# PROBLEM STATEMENT:
Please return the lines of the data that contain "none".

START SUPPLIED ENTRIES

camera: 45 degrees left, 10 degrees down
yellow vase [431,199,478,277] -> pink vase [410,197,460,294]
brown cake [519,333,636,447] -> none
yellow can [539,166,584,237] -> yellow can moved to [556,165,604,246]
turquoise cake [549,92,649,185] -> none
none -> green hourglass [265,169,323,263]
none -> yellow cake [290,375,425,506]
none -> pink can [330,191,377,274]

END SUPPLIED ENTRIES

# YOUR RESPONSE:
brown cake [519,333,636,447] -> none
turquoise cake [549,92,649,185] -> none
none -> green hourglass [265,169,323,263]
none -> yellow cake [290,375,425,506]
none -> pink can [330,191,377,274]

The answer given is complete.